- Data to examine

'''

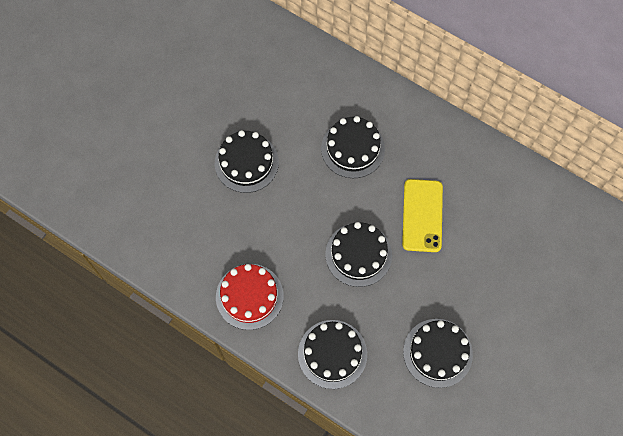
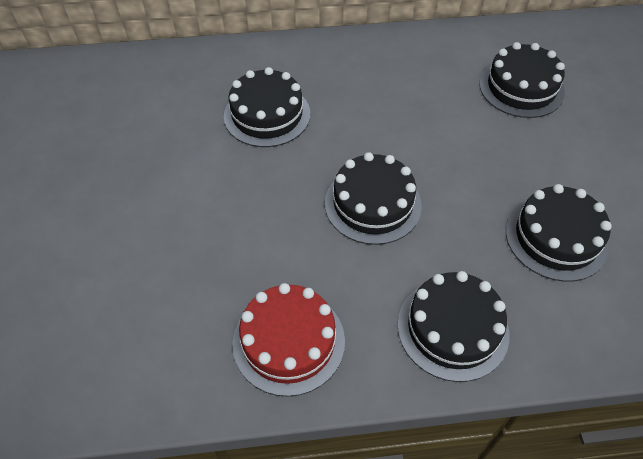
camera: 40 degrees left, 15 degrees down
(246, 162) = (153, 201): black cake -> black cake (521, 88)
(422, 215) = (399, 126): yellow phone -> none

'''
'''

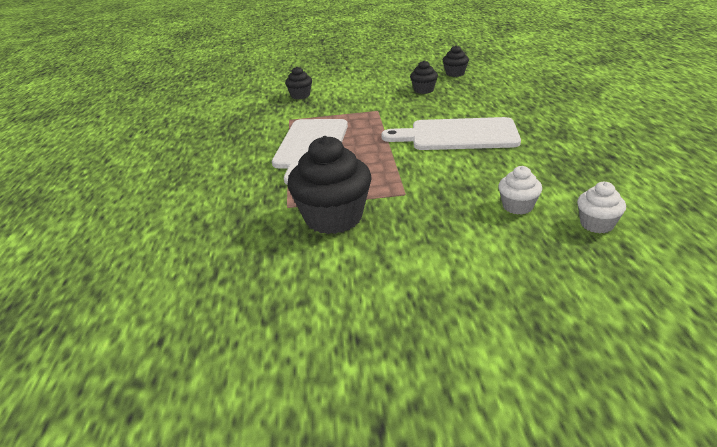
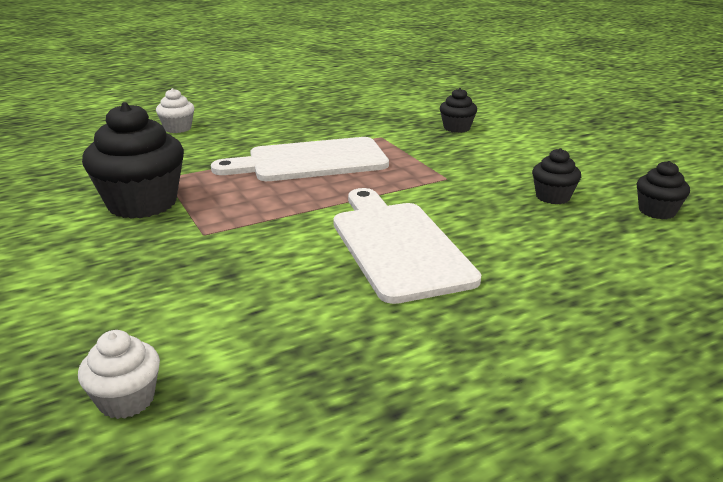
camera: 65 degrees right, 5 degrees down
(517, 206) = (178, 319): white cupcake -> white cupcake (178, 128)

'''
'''

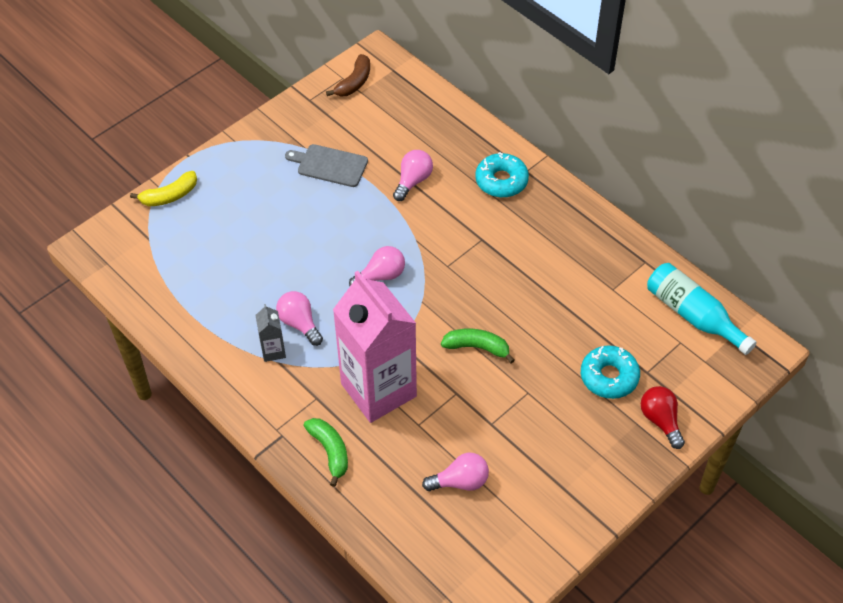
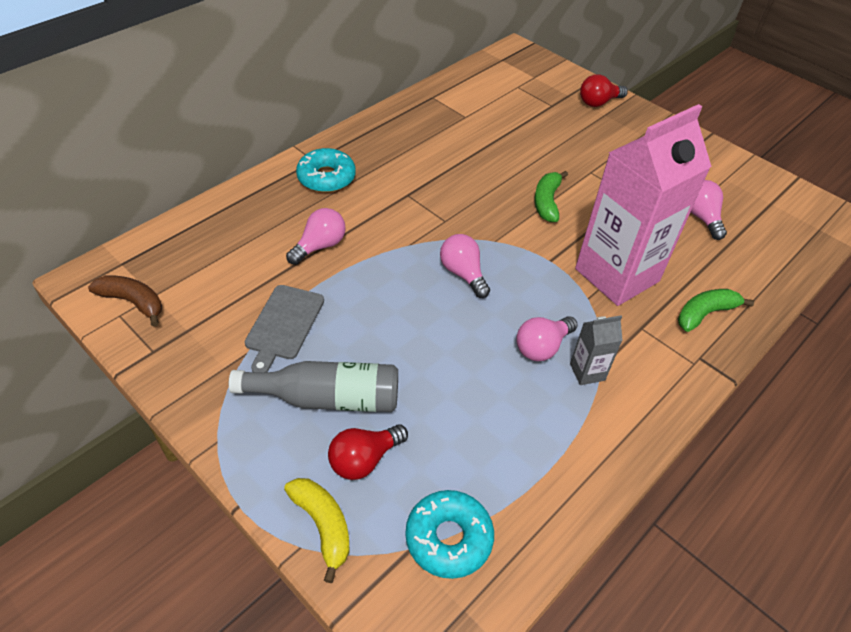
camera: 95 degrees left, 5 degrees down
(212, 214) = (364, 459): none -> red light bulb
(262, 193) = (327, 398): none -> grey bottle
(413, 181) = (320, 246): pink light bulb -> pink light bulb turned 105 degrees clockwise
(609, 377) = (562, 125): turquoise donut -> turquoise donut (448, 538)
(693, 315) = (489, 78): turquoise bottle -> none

'''

- Work instructions
Using the data above, repeat exactly the lines that begin at the line with "camera: 40 degrees left, 15 degrees down" and end at the line with "(422, 215) = (399, 126): yellow phone -> none", both ends included.

- Solution
camera: 40 degrees left, 15 degrees down
(246, 162) = (153, 201): black cake -> black cake (521, 88)
(422, 215) = (399, 126): yellow phone -> none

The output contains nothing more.